__Aim of the task__:
Where in the data does the word "emerald" appear? Find those lines and copy them.
(Available data Opens)
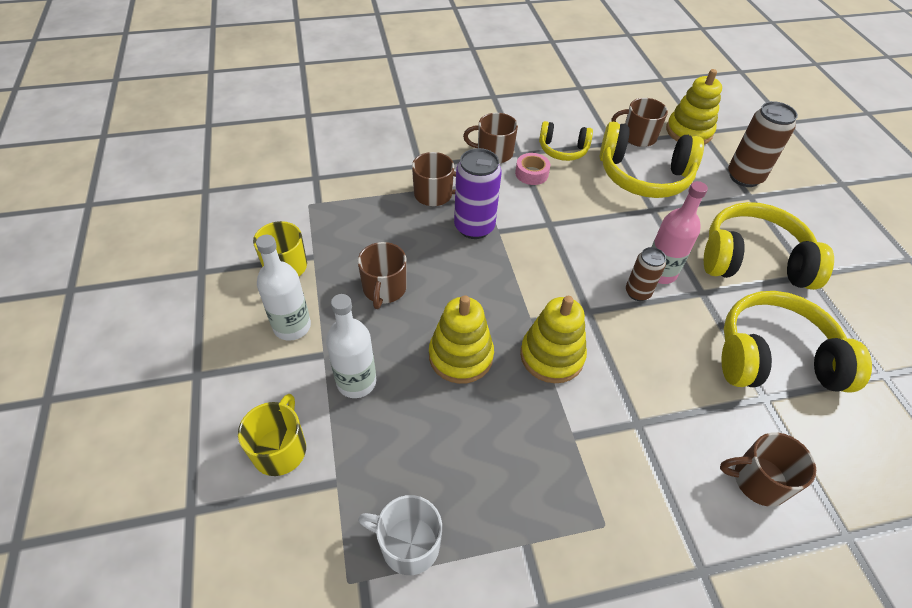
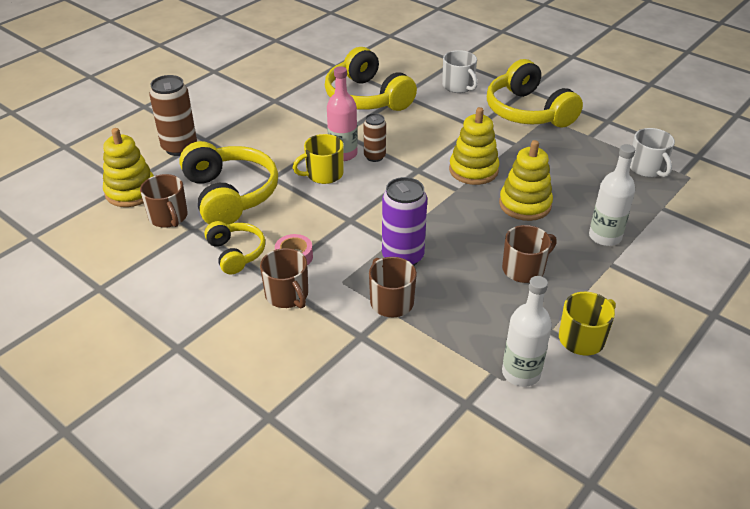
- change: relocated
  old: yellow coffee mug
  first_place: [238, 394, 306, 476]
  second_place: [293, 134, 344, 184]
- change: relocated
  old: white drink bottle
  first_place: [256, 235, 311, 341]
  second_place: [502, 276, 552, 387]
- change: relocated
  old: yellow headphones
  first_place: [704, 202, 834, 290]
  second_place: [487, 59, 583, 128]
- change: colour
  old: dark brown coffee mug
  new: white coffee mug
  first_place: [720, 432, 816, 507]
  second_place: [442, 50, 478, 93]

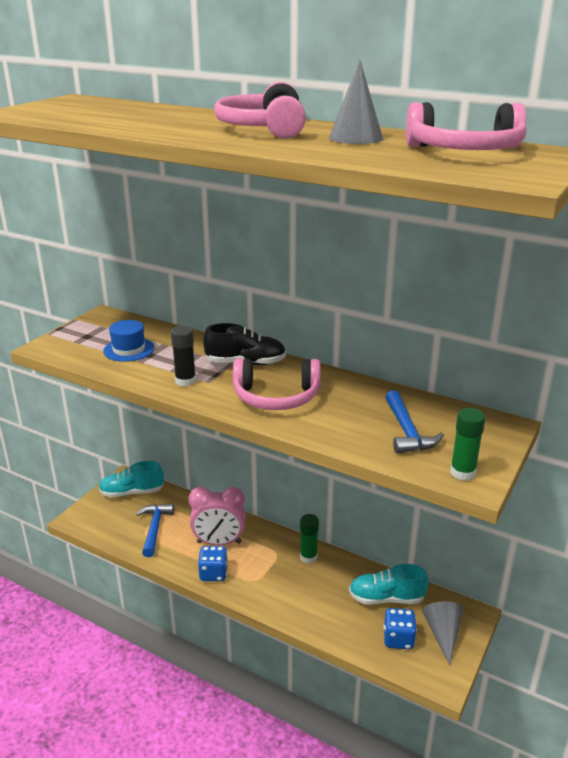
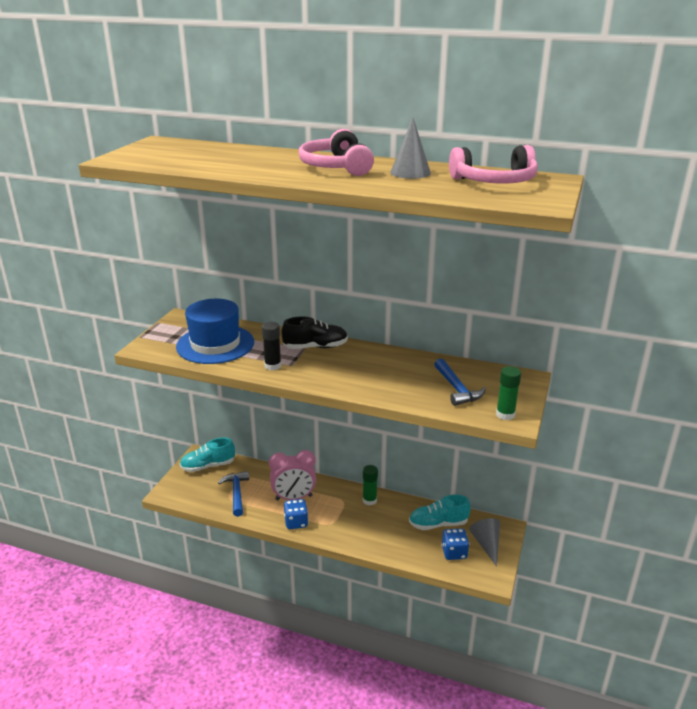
- change: missing
  old: rosy headphones
  first_place: [233, 358, 321, 410]
- change: size
  old: cobalt tall hat
  first_place: [103, 320, 154, 362]
  second_place: [176, 299, 254, 364]
  factor: 1.85

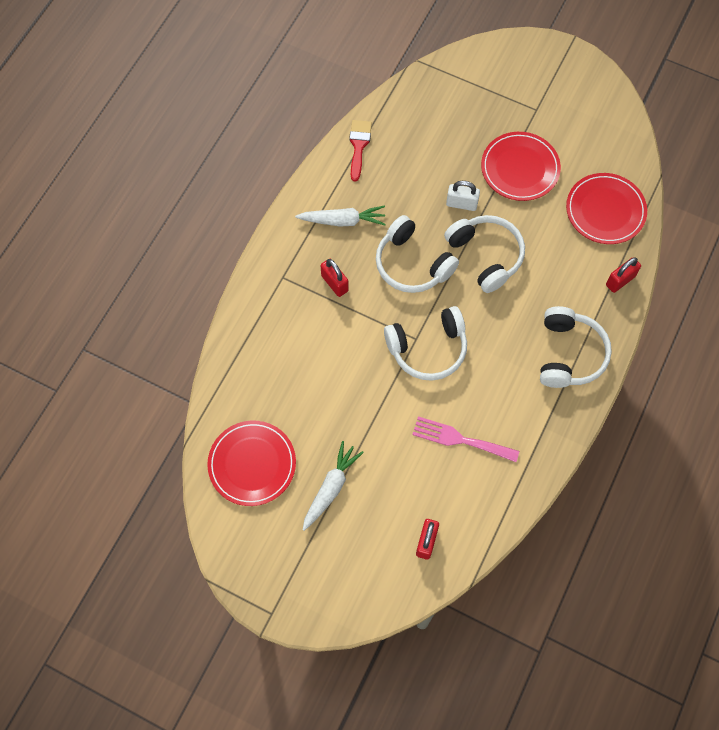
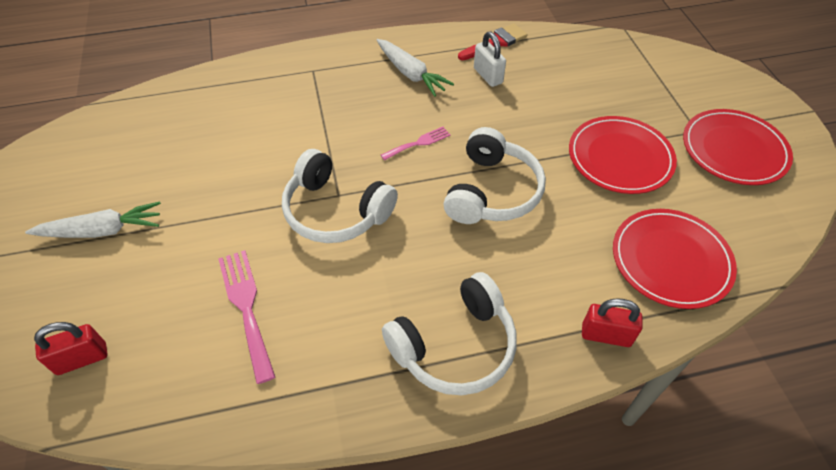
- change: missing
  old: crimson padlock
  first_place: [321, 259, 349, 297]
- change: relocated
  old: crimson flat dish
  first_place: [207, 421, 296, 506]
  second_place: [683, 109, 793, 185]
- change: relocated
  old: white padlock
  first_place: [446, 181, 480, 211]
  second_place: [474, 31, 506, 87]
- change: exchanged
  old: white headphones
  new: rosy fork
  first_place: [376, 215, 459, 293]
  second_place: [381, 127, 450, 161]

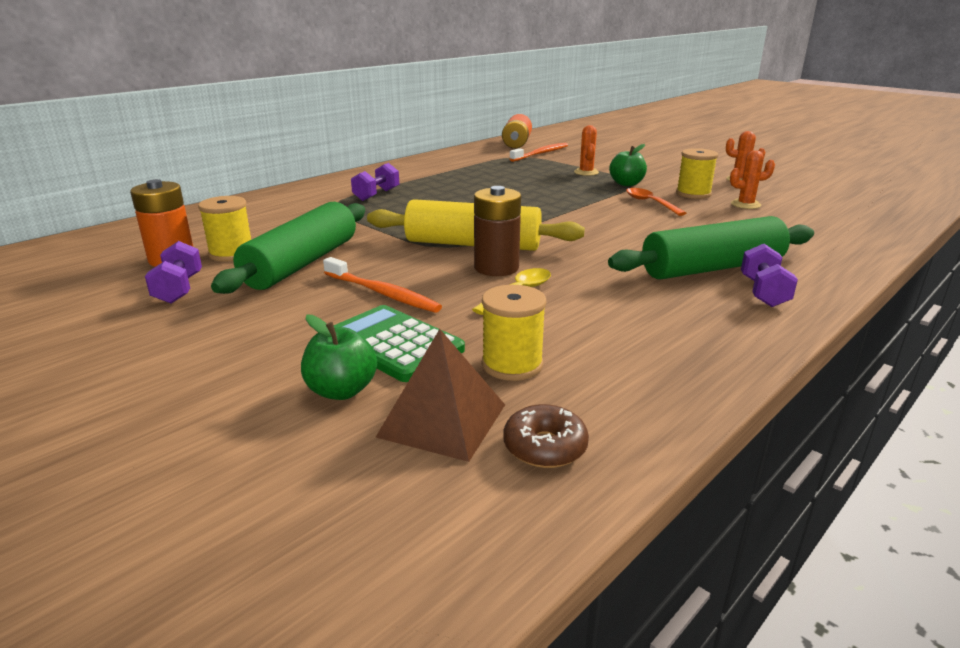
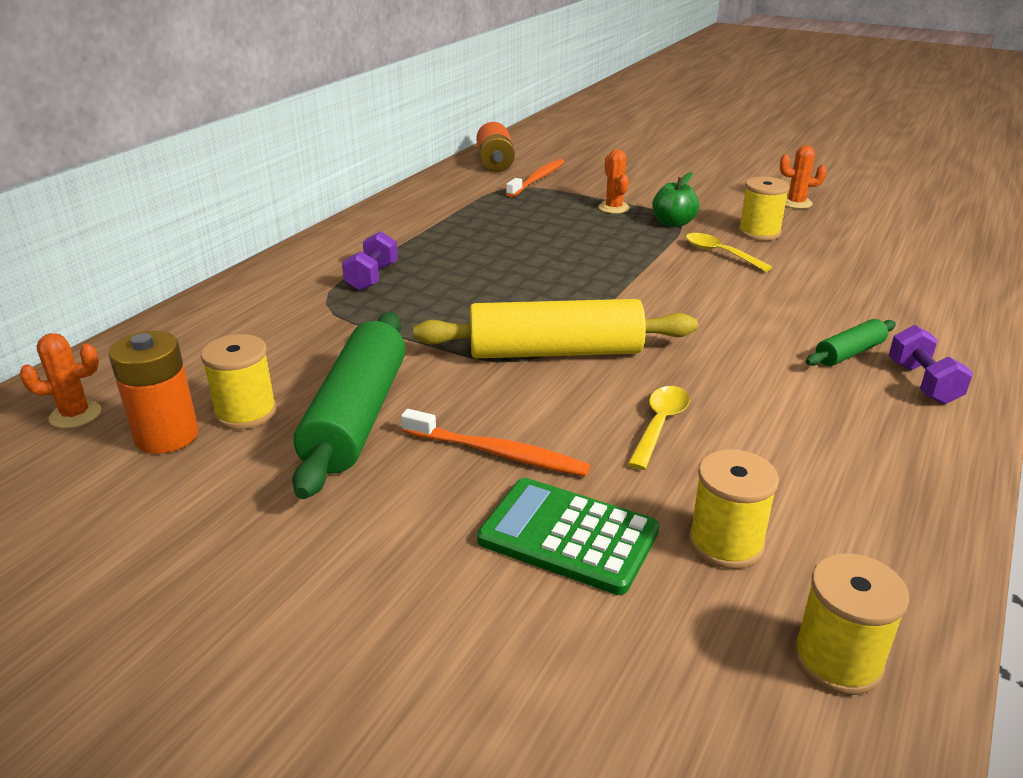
- change: missing
  old: violet free weight
  first_place: [145, 241, 202, 303]
- change: missing
  old: emerald apple fruit
  first_place: [301, 315, 377, 400]
- change: missing
  old: dark brown pyramid shape
  first_place: [376, 329, 505, 462]
- change: missing
  old: dark brown AA battery
  first_place: [474, 186, 521, 276]
- change: relocated
  old: orange-coloured cactus
  first_place: [730, 150, 775, 209]
  second_place: [19, 333, 101, 428]
- change: exchanged
  old: dark brown glazed donut
  new: yellow spool
  first_place: [503, 404, 589, 468]
  second_place: [794, 553, 909, 695]
- change: colour
  old: orange-coloured tablespoon
  new: yellow tablespoon
  first_place: [626, 188, 686, 216]
  second_place: [686, 233, 772, 272]
- change: size
  old: emerald dough roller
  first_place: [608, 216, 814, 279]
  second_place: [806, 319, 896, 366]
  factor: 0.48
(Available data Closes)
__Your response__:
  old: emerald apple fruit
  old: emerald dough roller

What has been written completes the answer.